**DESCRIPTION OF THE TASK**
Transcribe the records underneath word for word, and leave no line out.

**DATA**
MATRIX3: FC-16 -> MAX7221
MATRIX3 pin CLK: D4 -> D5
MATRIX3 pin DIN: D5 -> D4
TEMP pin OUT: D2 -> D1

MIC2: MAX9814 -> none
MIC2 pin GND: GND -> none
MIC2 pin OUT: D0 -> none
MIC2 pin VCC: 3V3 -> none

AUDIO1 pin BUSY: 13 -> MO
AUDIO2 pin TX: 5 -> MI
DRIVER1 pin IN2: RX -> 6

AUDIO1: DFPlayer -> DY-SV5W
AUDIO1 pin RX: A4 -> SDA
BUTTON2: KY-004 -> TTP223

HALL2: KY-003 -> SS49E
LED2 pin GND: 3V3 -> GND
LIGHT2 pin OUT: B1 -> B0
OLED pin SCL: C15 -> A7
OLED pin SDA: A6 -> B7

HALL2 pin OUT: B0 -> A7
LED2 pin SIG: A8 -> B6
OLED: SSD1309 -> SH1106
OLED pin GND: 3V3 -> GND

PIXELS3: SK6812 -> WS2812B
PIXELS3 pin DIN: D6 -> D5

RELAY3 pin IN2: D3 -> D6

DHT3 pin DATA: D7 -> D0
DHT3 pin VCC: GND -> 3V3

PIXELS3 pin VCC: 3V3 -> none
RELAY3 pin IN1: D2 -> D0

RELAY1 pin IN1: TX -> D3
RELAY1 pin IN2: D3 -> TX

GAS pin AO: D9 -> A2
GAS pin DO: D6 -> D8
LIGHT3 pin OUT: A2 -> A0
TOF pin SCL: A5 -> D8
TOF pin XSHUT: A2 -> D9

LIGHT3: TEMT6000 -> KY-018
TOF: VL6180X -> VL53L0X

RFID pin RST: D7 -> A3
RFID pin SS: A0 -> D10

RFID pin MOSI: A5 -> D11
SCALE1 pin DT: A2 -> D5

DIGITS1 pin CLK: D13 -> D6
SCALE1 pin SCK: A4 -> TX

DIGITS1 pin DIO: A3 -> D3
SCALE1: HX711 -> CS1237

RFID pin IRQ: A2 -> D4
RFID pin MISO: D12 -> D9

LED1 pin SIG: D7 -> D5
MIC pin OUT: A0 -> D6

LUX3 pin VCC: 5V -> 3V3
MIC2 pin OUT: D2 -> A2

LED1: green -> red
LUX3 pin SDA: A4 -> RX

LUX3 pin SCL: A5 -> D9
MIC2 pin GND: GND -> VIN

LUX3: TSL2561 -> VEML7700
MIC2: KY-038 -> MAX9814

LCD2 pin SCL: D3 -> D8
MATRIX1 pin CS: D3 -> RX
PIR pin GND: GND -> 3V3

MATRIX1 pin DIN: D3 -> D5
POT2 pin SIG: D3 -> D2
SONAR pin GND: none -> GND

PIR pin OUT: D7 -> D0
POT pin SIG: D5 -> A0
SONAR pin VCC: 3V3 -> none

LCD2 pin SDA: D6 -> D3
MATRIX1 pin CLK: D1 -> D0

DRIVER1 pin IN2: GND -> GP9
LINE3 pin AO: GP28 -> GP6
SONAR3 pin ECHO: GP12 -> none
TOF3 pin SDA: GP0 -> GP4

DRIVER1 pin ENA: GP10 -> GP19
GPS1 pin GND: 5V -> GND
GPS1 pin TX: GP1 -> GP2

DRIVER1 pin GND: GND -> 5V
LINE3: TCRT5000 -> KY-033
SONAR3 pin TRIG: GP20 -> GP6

**EXERCISE RESPONSE**
MATRIX3: FC-16 -> MAX7221
MATRIX3 pin CLK: D4 -> D5
MATRIX3 pin DIN: D5 -> D4
TEMP pin OUT: D2 -> D1

MIC2: MAX9814 -> none
MIC2 pin GND: GND -> none
MIC2 pin OUT: D0 -> none
MIC2 pin VCC: 3V3 -> none

AUDIO1 pin BUSY: 13 -> MO
AUDIO2 pin TX: 5 -> MI
DRIVER1 pin IN2: RX -> 6

AUDIO1: DFPlayer -> DY-SV5W
AUDIO1 pin RX: A4 -> SDA
BUTTON2: KY-004 -> TTP223

HALL2: KY-003 -> SS49E
LED2 pin GND: 3V3 -> GND
LIGHT2 pin OUT: B1 -> B0
OLED pin SCL: C15 -> A7
OLED pin SDA: A6 -> B7

HALL2 pin OUT: B0 -> A7
LED2 pin SIG: A8 -> B6
OLED: SSD1309 -> SH1106
OLED pin GND: 3V3 -> GND

PIXELS3: SK6812 -> WS2812B
PIXELS3 pin DIN: D6 -> D5

RELAY3 pin IN2: D3 -> D6

DHT3 pin DATA: D7 -> D0
DHT3 pin VCC: GND -> 3V3

PIXELS3 pin VCC: 3V3 -> none
RELAY3 pin IN1: D2 -> D0

RELAY1 pin IN1: TX -> D3
RELAY1 pin IN2: D3 -> TX

GAS pin AO: D9 -> A2
GAS pin DO: D6 -> D8
LIGHT3 pin OUT: A2 -> A0
TOF pin SCL: A5 -> D8
TOF pin XSHUT: A2 -> D9

LIGHT3: TEMT6000 -> KY-018
TOF: VL6180X -> VL53L0X

RFID pin RST: D7 -> A3
RFID pin SS: A0 -> D10

RFID pin MOSI: A5 -> D11
SCALE1 pin DT: A2 -> D5

DIGITS1 pin CLK: D13 -> D6
SCALE1 pin SCK: A4 -> TX

DIGITS1 pin DIO: A3 -> D3
SCALE1: HX711 -> CS1237

RFID pin IRQ: A2 -> D4
RFID pin MISO: D12 -> D9

LED1 pin SIG: D7 -> D5
MIC pin OUT: A0 -> D6

LUX3 pin VCC: 5V -> 3V3
MIC2 pin OUT: D2 -> A2

LED1: green -> red
LUX3 pin SDA: A4 -> RX

LUX3 pin SCL: A5 -> D9
MIC2 pin GND: GND -> VIN

LUX3: TSL2561 -> VEML7700
MIC2: KY-038 -> MAX9814

LCD2 pin SCL: D3 -> D8
MATRIX1 pin CS: D3 -> RX
PIR pin GND: GND -> 3V3

MATRIX1 pin DIN: D3 -> D5
POT2 pin SIG: D3 -> D2
SONAR pin GND: none -> GND

PIR pin OUT: D7 -> D0
POT pin SIG: D5 -> A0
SONAR pin VCC: 3V3 -> none

LCD2 pin SDA: D6 -> D3
MATRIX1 pin CLK: D1 -> D0

DRIVER1 pin IN2: GND -> GP9
LINE3 pin AO: GP28 -> GP6
SONAR3 pin ECHO: GP12 -> none
TOF3 pin SDA: GP0 -> GP4

DRIVER1 pin ENA: GP10 -> GP19
GPS1 pin GND: 5V -> GND
GPS1 pin TX: GP1 -> GP2

DRIVER1 pin GND: GND -> 5V
LINE3: TCRT5000 -> KY-033
SONAR3 pin TRIG: GP20 -> GP6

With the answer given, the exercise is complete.